Version comparison data:
• • • • • • •

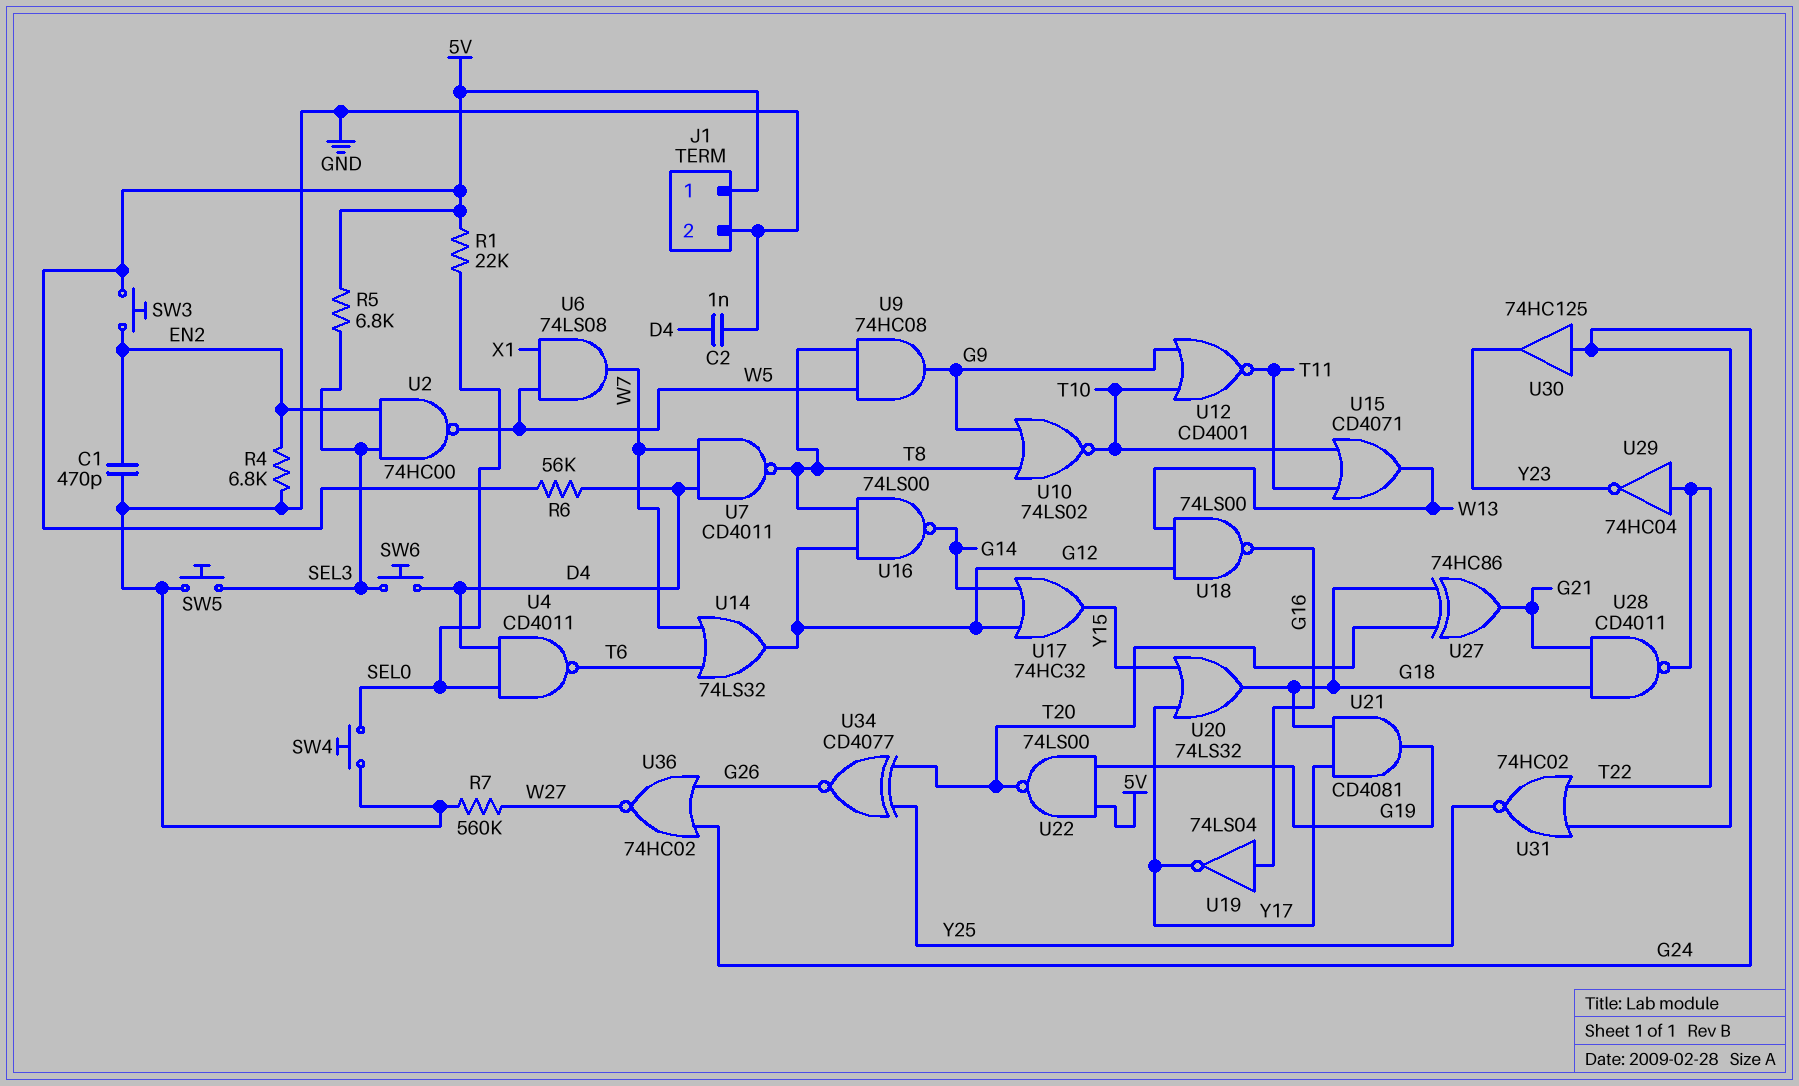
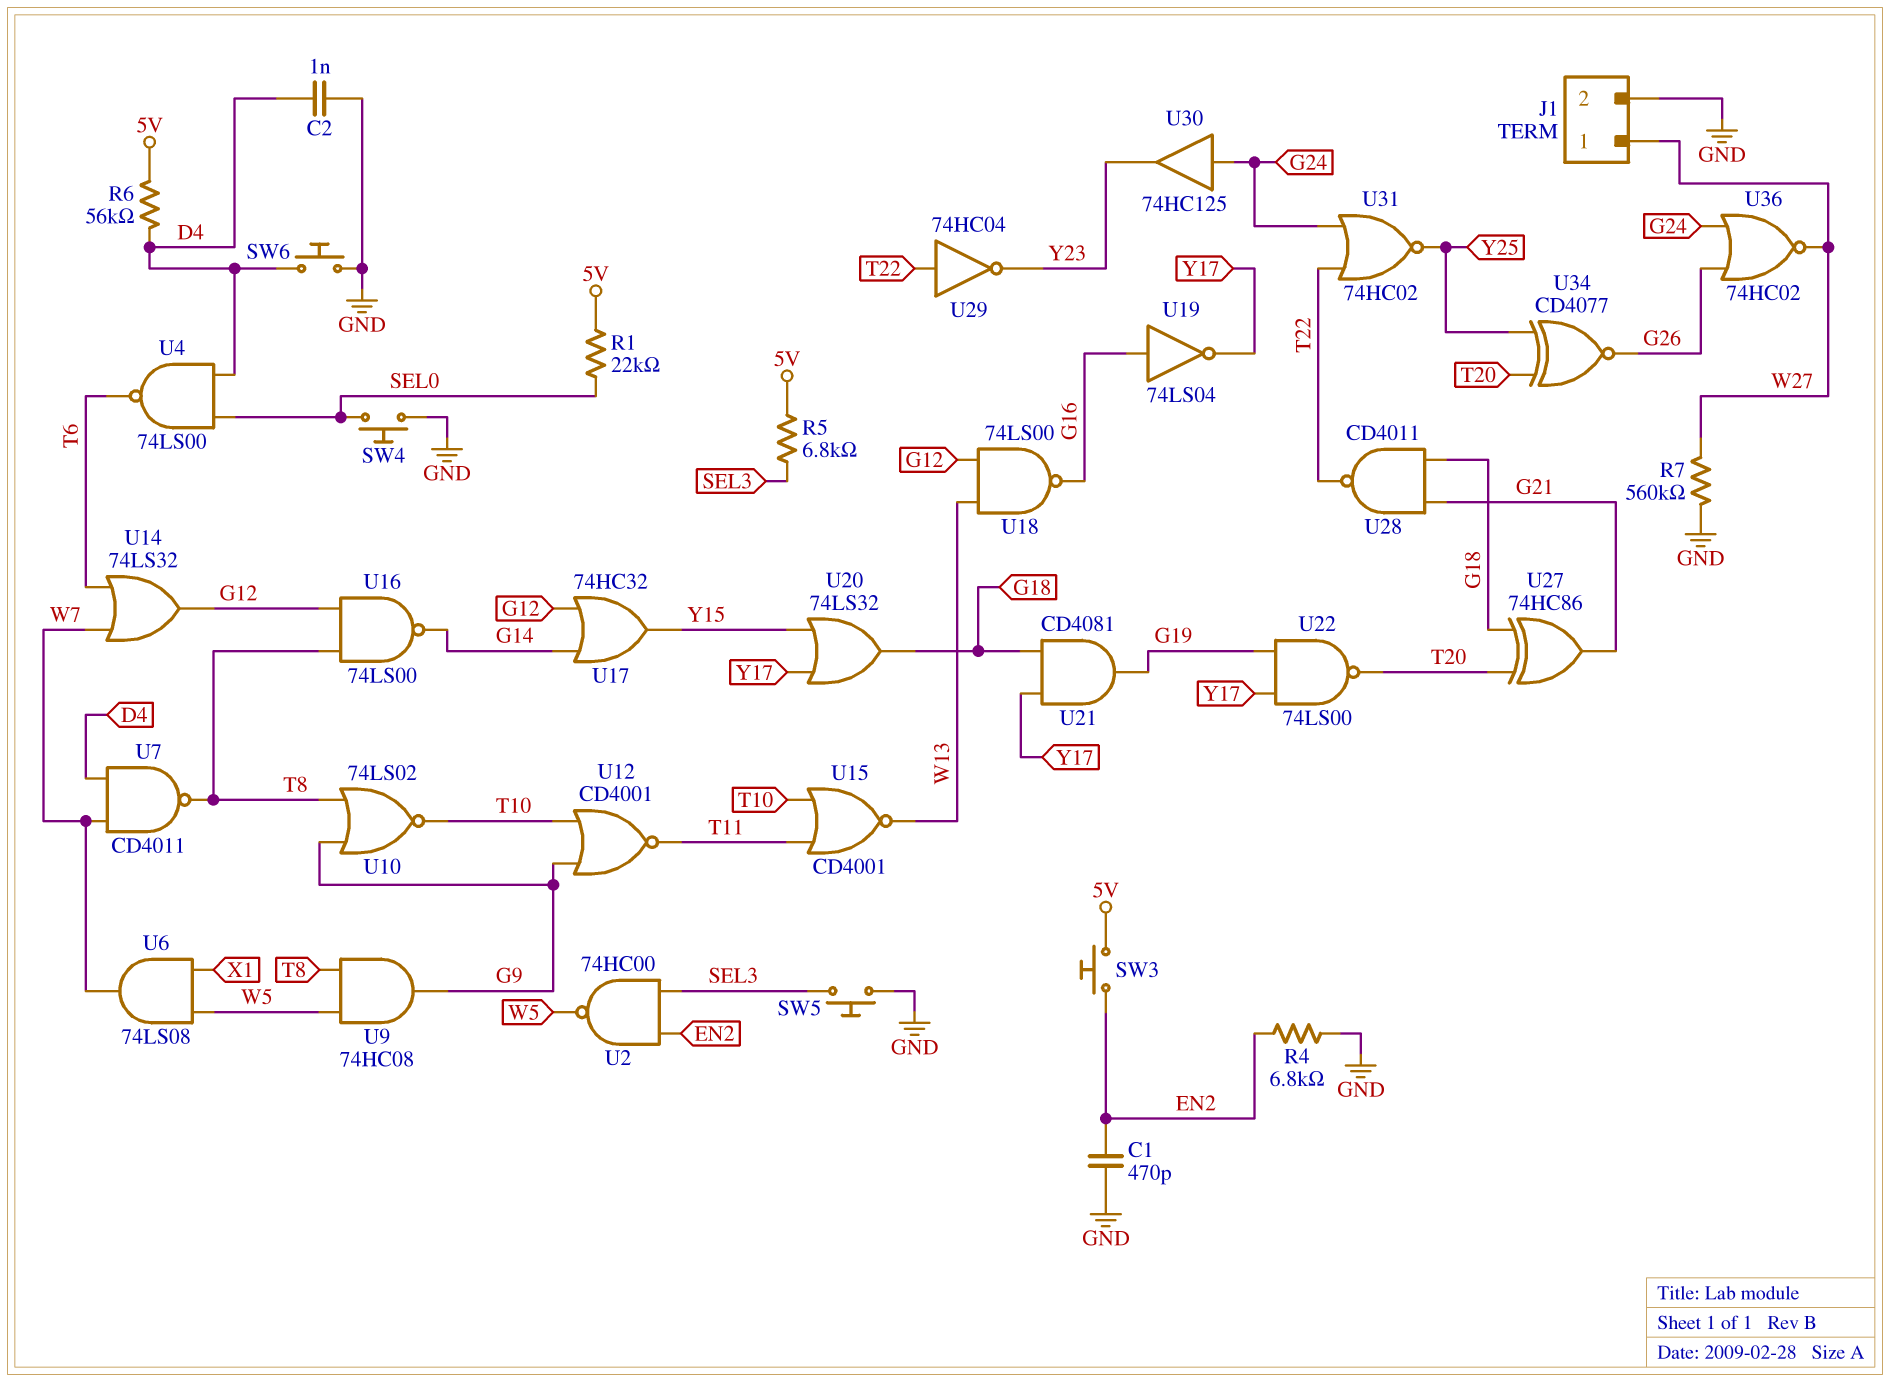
J1 pin 1: 5V -> W27
SW6: button (D4, SEL3) -> button (D4, GND)
U4: NAND CD4011 (in D4, in SEL0, out T6) -> NAND 74LS00 (in D4, in SEL0, out T6)
U15: OR CD4071 (in T10, in T11, out W13) -> NOR CD4001 (in T10, in T11, out W13)
U22: NAND 74LS00 (in 5V, in G19, out T20) -> NAND 74LS00 (in G19, in Y17, out T20)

• • • • • • •

#### [Work instruction]
Copy the data character for character, but drop all pictures from the copy.

#### [The answer]
J1 pin 1: 5V -> W27
SW6: button (D4, SEL3) -> button (D4, GND)
U4: NAND CD4011 (in D4, in SEL0, out T6) -> NAND 74LS00 (in D4, in SEL0, out T6)
U15: OR CD4071 (in T10, in T11, out W13) -> NOR CD4001 (in T10, in T11, out W13)
U22: NAND 74LS00 (in 5V, in G19, out T20) -> NAND 74LS00 (in G19, in Y17, out T20)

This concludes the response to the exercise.